Nothing but the lines from the one containing "210 609 265)" through the one containing "396 697 479)", both included, should be given again, each exactly as written below.
------------------------------------------------------------------------
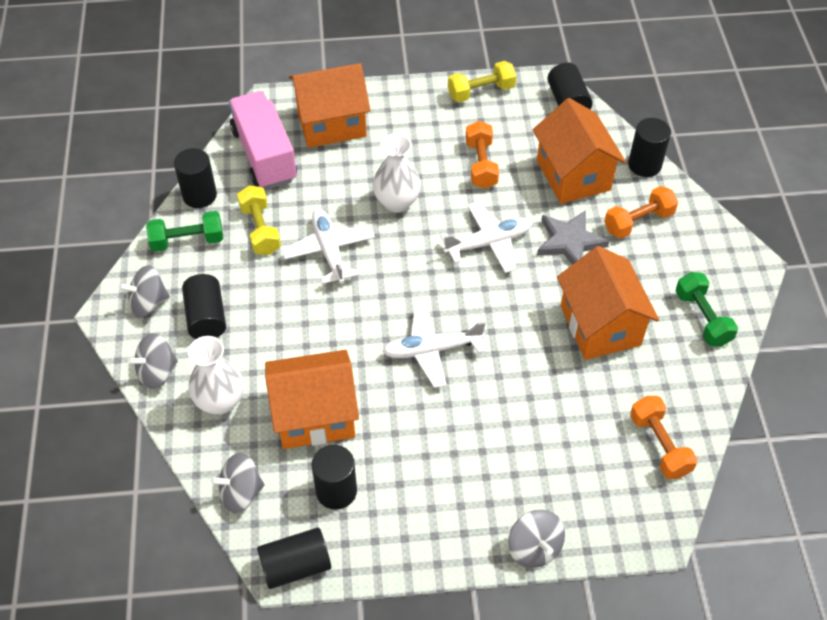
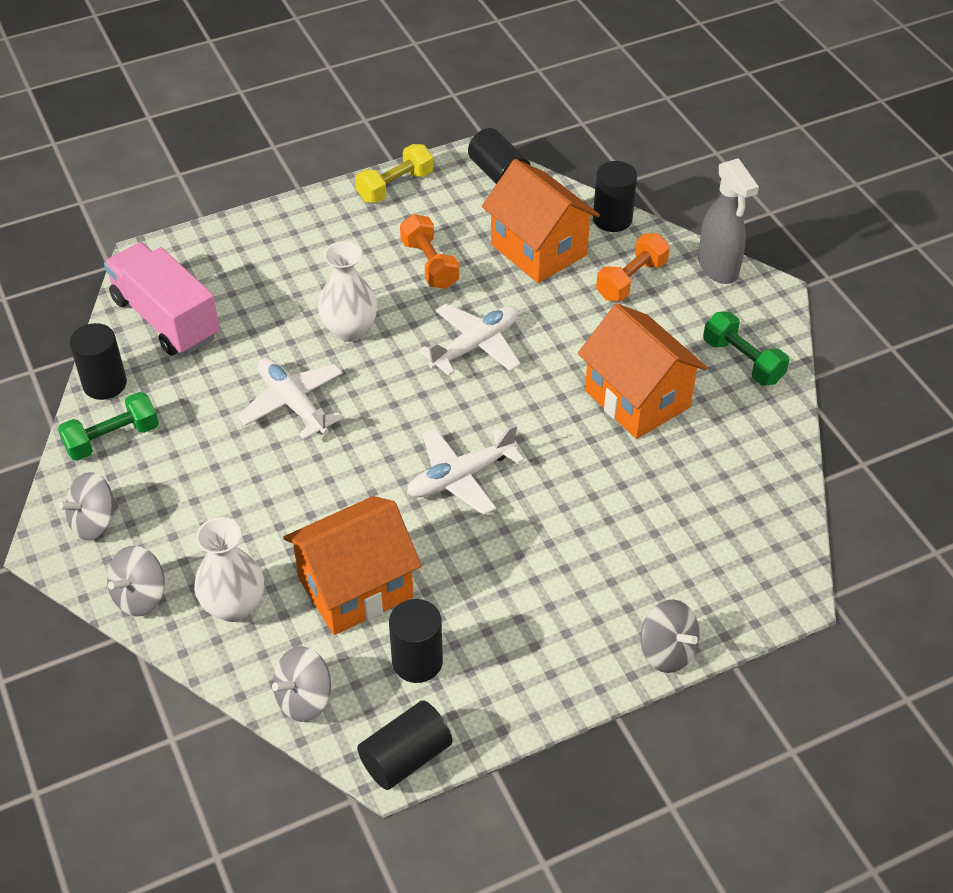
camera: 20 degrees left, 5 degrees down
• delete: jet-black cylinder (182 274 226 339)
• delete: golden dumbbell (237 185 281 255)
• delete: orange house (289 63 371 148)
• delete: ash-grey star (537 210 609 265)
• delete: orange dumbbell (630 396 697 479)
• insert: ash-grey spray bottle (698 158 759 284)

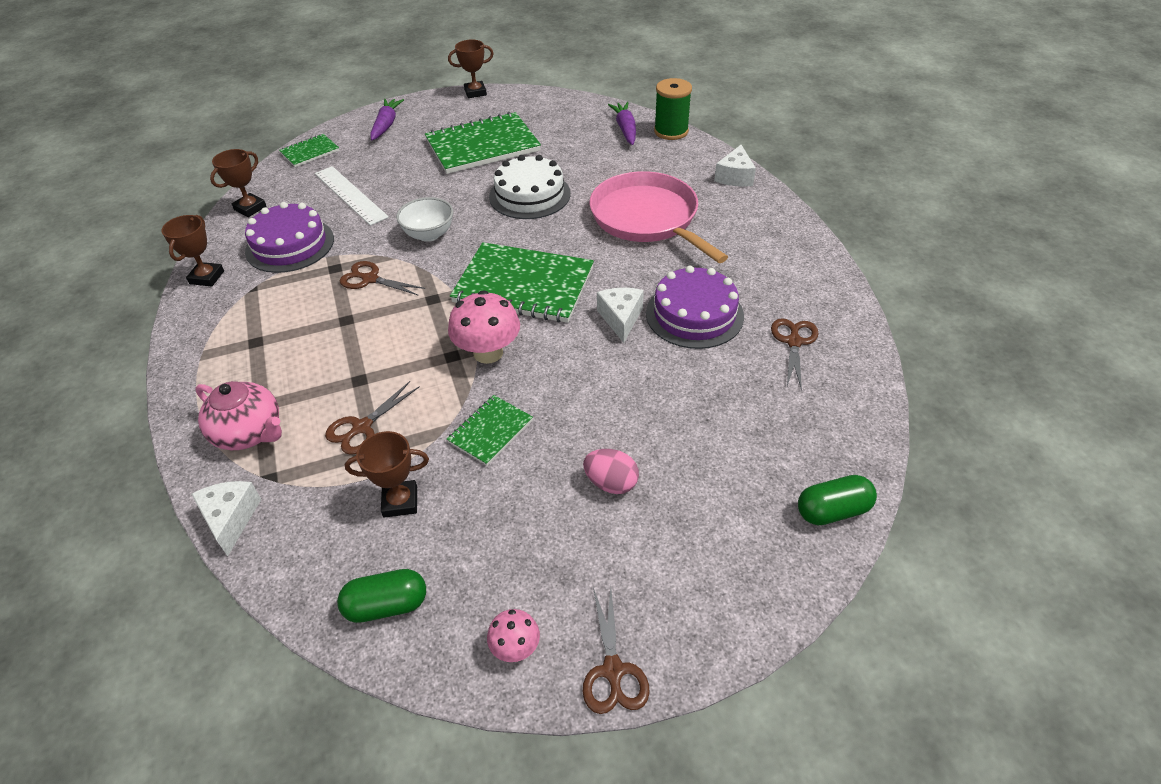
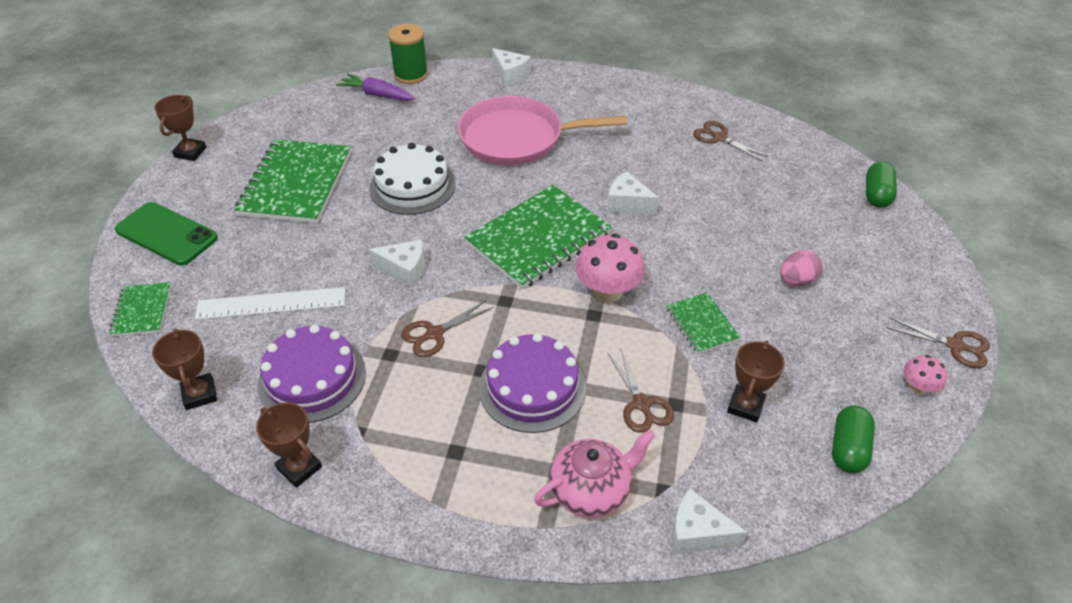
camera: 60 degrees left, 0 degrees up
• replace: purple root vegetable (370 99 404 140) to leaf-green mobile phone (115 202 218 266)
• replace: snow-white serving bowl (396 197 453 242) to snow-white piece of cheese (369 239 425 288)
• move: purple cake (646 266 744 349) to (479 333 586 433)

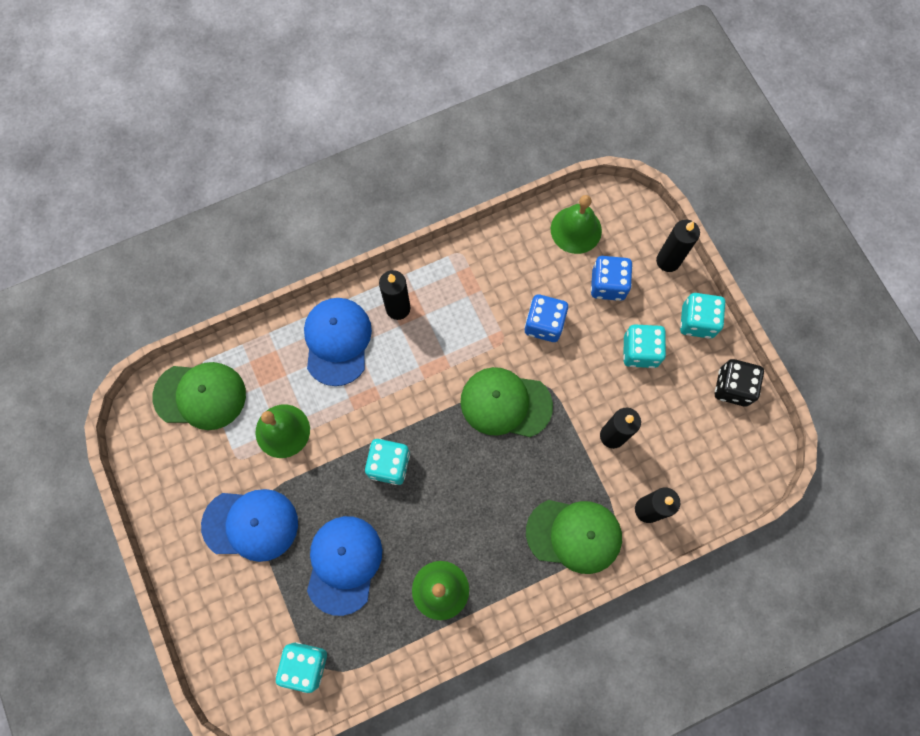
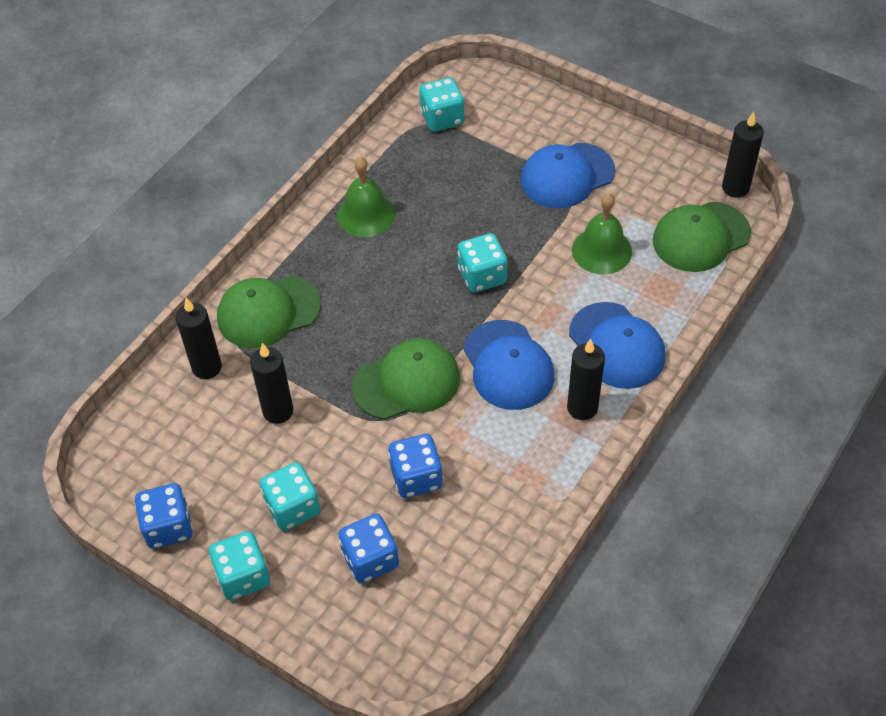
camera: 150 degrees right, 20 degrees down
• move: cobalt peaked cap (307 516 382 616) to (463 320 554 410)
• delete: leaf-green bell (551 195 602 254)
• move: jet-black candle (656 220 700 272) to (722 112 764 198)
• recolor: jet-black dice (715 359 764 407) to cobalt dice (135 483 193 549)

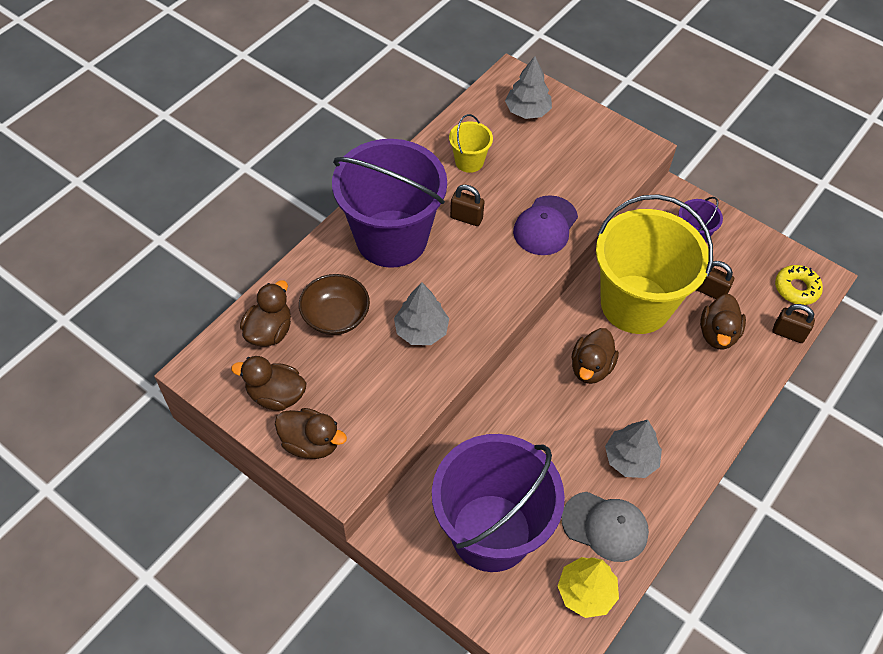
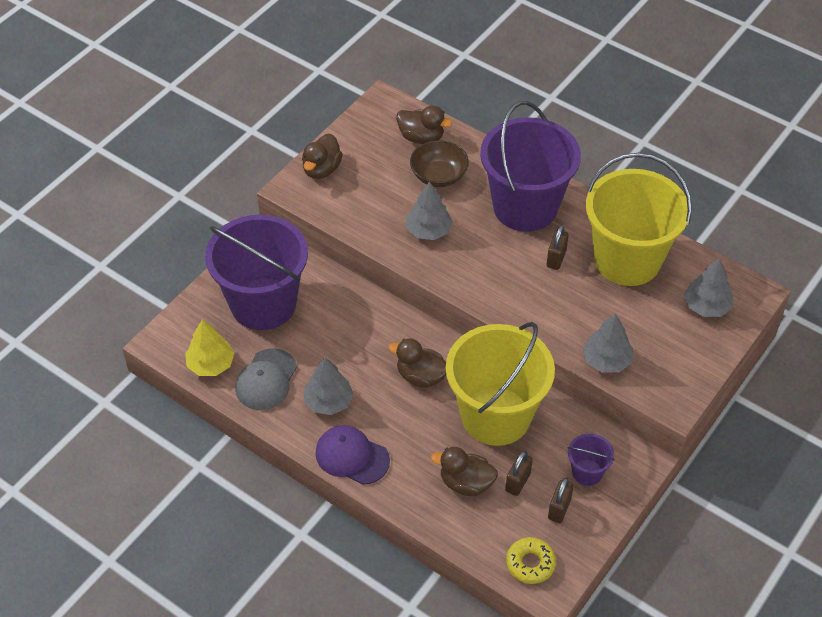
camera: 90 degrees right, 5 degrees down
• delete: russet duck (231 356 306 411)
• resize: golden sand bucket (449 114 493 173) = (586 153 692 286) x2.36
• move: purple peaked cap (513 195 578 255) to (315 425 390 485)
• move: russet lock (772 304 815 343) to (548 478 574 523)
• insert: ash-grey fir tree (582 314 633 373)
------------------------------------------------------------------------
▶ **Response to this exercise**:
• delete: ash-grey star (537 210 609 265)
• delete: orange dumbbell (630 396 697 479)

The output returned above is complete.